- _Task item_: Take the records below and retype them line by line, from the first line through the one containing "(483, 246) = (523, 184): red heart -> none"; stop there.

- _Dataset entries_:

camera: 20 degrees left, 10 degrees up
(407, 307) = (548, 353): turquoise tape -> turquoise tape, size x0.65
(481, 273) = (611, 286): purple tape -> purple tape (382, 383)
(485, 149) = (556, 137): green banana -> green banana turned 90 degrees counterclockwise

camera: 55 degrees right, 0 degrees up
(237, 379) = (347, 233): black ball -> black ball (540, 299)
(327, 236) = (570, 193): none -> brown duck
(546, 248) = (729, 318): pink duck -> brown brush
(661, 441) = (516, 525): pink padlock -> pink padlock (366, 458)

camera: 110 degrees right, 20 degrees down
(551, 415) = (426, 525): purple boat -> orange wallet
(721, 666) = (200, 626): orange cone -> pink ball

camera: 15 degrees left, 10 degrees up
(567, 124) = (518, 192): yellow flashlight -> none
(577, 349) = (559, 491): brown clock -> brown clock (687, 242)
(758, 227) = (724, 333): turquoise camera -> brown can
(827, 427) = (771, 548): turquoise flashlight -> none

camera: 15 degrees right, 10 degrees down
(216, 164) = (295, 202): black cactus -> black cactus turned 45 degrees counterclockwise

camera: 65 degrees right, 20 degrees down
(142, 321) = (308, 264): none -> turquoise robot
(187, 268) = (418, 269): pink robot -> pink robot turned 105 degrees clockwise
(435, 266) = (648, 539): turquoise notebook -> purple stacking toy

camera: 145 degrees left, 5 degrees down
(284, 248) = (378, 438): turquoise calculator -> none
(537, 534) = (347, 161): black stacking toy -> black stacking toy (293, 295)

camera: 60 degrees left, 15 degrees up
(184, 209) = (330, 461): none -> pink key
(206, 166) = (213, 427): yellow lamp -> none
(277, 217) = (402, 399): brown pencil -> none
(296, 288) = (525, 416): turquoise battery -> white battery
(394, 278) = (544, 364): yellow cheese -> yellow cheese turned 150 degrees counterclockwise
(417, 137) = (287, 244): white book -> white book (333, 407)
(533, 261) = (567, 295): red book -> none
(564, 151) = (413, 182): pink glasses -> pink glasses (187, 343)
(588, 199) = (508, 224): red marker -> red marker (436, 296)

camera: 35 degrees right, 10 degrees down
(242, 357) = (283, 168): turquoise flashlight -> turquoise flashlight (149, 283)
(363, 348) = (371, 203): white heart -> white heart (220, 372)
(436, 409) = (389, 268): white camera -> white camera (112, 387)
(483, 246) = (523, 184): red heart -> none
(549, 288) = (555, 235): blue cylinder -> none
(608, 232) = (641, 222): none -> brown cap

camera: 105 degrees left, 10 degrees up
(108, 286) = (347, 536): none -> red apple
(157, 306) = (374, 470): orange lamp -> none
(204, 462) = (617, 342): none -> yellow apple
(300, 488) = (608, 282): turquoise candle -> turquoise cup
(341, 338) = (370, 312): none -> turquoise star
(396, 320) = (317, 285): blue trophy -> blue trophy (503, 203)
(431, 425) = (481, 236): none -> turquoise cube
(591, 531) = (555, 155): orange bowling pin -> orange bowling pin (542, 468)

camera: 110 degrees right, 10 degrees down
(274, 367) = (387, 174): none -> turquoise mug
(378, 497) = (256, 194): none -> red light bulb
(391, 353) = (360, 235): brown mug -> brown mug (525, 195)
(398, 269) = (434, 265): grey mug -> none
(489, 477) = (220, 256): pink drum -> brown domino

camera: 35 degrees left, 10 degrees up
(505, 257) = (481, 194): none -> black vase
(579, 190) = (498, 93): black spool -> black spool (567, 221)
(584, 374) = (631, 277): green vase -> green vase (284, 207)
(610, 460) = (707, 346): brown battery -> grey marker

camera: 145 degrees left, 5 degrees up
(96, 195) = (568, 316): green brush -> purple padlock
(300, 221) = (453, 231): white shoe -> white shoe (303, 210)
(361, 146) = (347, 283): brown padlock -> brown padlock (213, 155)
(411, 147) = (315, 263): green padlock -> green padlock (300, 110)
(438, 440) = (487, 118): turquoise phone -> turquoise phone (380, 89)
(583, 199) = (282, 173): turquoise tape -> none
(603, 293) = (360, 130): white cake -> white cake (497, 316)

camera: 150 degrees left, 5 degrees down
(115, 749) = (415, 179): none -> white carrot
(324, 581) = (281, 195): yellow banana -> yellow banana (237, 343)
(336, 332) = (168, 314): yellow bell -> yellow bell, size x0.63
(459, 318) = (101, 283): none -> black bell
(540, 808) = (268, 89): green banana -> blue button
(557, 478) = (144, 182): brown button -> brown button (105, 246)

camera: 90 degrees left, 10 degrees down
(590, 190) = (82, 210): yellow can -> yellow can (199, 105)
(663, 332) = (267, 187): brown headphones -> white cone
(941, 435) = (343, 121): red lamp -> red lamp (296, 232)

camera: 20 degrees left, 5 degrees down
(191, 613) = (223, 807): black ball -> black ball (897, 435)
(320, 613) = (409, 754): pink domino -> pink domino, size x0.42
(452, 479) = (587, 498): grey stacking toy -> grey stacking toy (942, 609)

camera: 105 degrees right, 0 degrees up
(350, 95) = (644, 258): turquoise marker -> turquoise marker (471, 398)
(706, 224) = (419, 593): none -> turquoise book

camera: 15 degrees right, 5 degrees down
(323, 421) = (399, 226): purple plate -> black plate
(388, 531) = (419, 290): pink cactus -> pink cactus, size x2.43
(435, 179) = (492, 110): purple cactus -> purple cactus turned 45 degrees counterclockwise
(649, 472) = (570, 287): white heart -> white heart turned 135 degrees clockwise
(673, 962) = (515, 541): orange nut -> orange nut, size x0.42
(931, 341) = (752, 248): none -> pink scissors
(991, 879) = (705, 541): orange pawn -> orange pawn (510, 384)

- _Exercise output_:
camera: 20 degrees left, 10 degrees up
(407, 307) = (548, 353): turquoise tape -> turquoise tape, size x0.65
(481, 273) = (611, 286): purple tape -> purple tape (382, 383)
(485, 149) = (556, 137): green banana -> green banana turned 90 degrees counterclockwise

camera: 55 degrees right, 0 degrees up
(237, 379) = (347, 233): black ball -> black ball (540, 299)
(327, 236) = (570, 193): none -> brown duck
(546, 248) = (729, 318): pink duck -> brown brush
(661, 441) = (516, 525): pink padlock -> pink padlock (366, 458)

camera: 110 degrees right, 20 degrees down
(551, 415) = (426, 525): purple boat -> orange wallet
(721, 666) = (200, 626): orange cone -> pink ball

camera: 15 degrees left, 10 degrees up
(567, 124) = (518, 192): yellow flashlight -> none
(577, 349) = (559, 491): brown clock -> brown clock (687, 242)
(758, 227) = (724, 333): turquoise camera -> brown can
(827, 427) = (771, 548): turquoise flashlight -> none

camera: 15 degrees right, 10 degrees down
(216, 164) = (295, 202): black cactus -> black cactus turned 45 degrees counterclockwise

camera: 65 degrees right, 20 degrees down
(142, 321) = (308, 264): none -> turquoise robot
(187, 268) = (418, 269): pink robot -> pink robot turned 105 degrees clockwise
(435, 266) = (648, 539): turquoise notebook -> purple stacking toy

camera: 145 degrees left, 5 degrees down
(284, 248) = (378, 438): turquoise calculator -> none
(537, 534) = (347, 161): black stacking toy -> black stacking toy (293, 295)

camera: 60 degrees left, 15 degrees up
(184, 209) = (330, 461): none -> pink key
(206, 166) = (213, 427): yellow lamp -> none
(277, 217) = (402, 399): brown pencil -> none
(296, 288) = (525, 416): turquoise battery -> white battery
(394, 278) = (544, 364): yellow cheese -> yellow cheese turned 150 degrees counterclockwise
(417, 137) = (287, 244): white book -> white book (333, 407)
(533, 261) = (567, 295): red book -> none
(564, 151) = (413, 182): pink glasses -> pink glasses (187, 343)
(588, 199) = (508, 224): red marker -> red marker (436, 296)

camera: 35 degrees right, 10 degrees down
(242, 357) = (283, 168): turquoise flashlight -> turquoise flashlight (149, 283)
(363, 348) = (371, 203): white heart -> white heart (220, 372)
(436, 409) = (389, 268): white camera -> white camera (112, 387)
(483, 246) = (523, 184): red heart -> none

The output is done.